- **What the exercise asks**:
Omit the pictures and output every entry below exactly as written.

- **Records**:
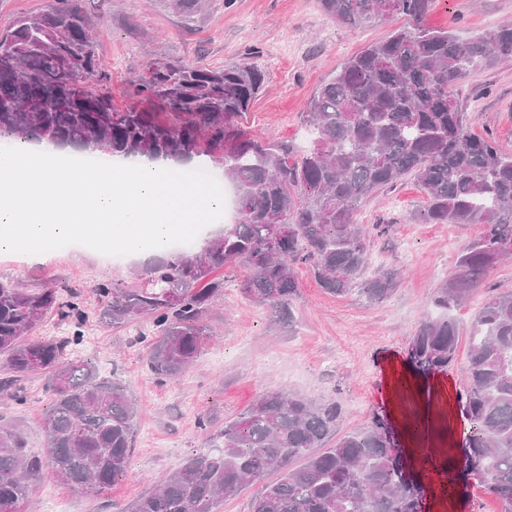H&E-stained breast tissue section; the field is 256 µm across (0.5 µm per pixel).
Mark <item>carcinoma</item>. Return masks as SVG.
Returning a JSON list of instances; mask_svg holds the SVG:
<instances>
[{"label": "carcinoma", "mask_w": 512, "mask_h": 512, "mask_svg": "<svg viewBox=\"0 0 512 512\" xmlns=\"http://www.w3.org/2000/svg\"><path fill=\"white\" fill-rule=\"evenodd\" d=\"M82 0H46L0 31V140L50 141L104 156L189 162L200 156L224 169L237 189V222L204 247L154 263L142 282L97 285L100 322L149 321L154 337L146 363L162 381L182 375L210 341L204 317L224 292L218 268L249 271L243 293L292 322L309 267L323 290L388 297L400 274L364 278L371 228L357 221L363 200L414 179L428 224H480L462 252L457 282L436 289L437 316L425 317L408 355L423 373L456 360L459 306L487 270L512 255V155L470 130L454 91L472 72L512 60V23L478 39L428 28L431 0H321L346 25L394 16L413 21L366 46L312 95L303 150L245 135L236 120L265 82L255 65L213 67L201 61L154 64L142 97L171 122L138 105L122 112L99 86L109 81L99 23ZM186 19L210 0H162ZM52 312L76 323L66 336L34 338ZM78 294L29 291L0 282V381L24 401L21 382L45 374L52 405L42 422L47 448L33 454L22 435L0 426V512H18L32 485L50 477L99 495L130 465L138 404L117 377L79 355L85 336ZM466 385L457 396L469 424L461 448L464 479L512 512V291L489 297L469 324ZM342 406L284 389L263 392L242 413L209 432L205 447L162 476L131 512H220L248 483L259 485L250 512H423V478L438 470L423 453V476L404 472L401 450L376 417L342 434Z\"/></svg>", "instance_id": "carcinoma-1"}]
</instances>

- **Solution to this problem**:
H&E-stained breast tissue section; the field is 256 µm across (0.5 µm per pixel).
Mark <item>carcinoma</item>. Return masks as SVG.
Returning a JSON list of instances; mask_svg holds the SVG:
<instances>
[{"label": "carcinoma", "mask_w": 512, "mask_h": 512, "mask_svg": "<svg viewBox=\"0 0 512 512\" xmlns=\"http://www.w3.org/2000/svg\"><path fill=\"white\" fill-rule=\"evenodd\" d=\"M82 0H46L0 31V140L50 141L104 156L189 162L200 156L224 169L237 189V222L204 247L154 263L142 282L97 285L100 322L149 321L154 337L146 363L162 381L182 375L210 341L204 317L224 292L218 268L249 271L243 293L292 322L309 267L323 290L388 297L400 274L364 278L371 228L357 221L363 200L414 179L428 224H480L462 252L457 282L436 289L437 316L425 317L408 355L423 373L456 360L459 306L487 270L512 255V155L470 130L454 91L472 72L512 60V23L478 39L428 28L431 0H321L346 25L394 16L413 21L366 46L312 95L303 150L245 135L236 120L265 82L255 65L213 67L201 61L154 64L142 97L171 122L138 105L122 112L99 86L109 81L99 23ZM186 19L210 0H162ZM52 312L76 323L66 336L34 338ZM78 294L29 291L0 282V381L24 401L21 382L45 374L52 405L42 422L47 448L33 454L22 435L0 426V512H18L32 485L50 477L99 495L130 465L138 404L117 377L79 355L85 336ZM466 385L457 396L469 424L461 448L464 479L512 512V291L489 297L469 324ZM342 406L284 389L263 392L242 413L209 432L205 447L162 476L131 512H220L248 483L259 485L250 512H423V478L438 470L423 453V476L404 472L401 450L376 417L342 434Z\"/></svg>", "instance_id": "carcinoma-1"}]
</instances>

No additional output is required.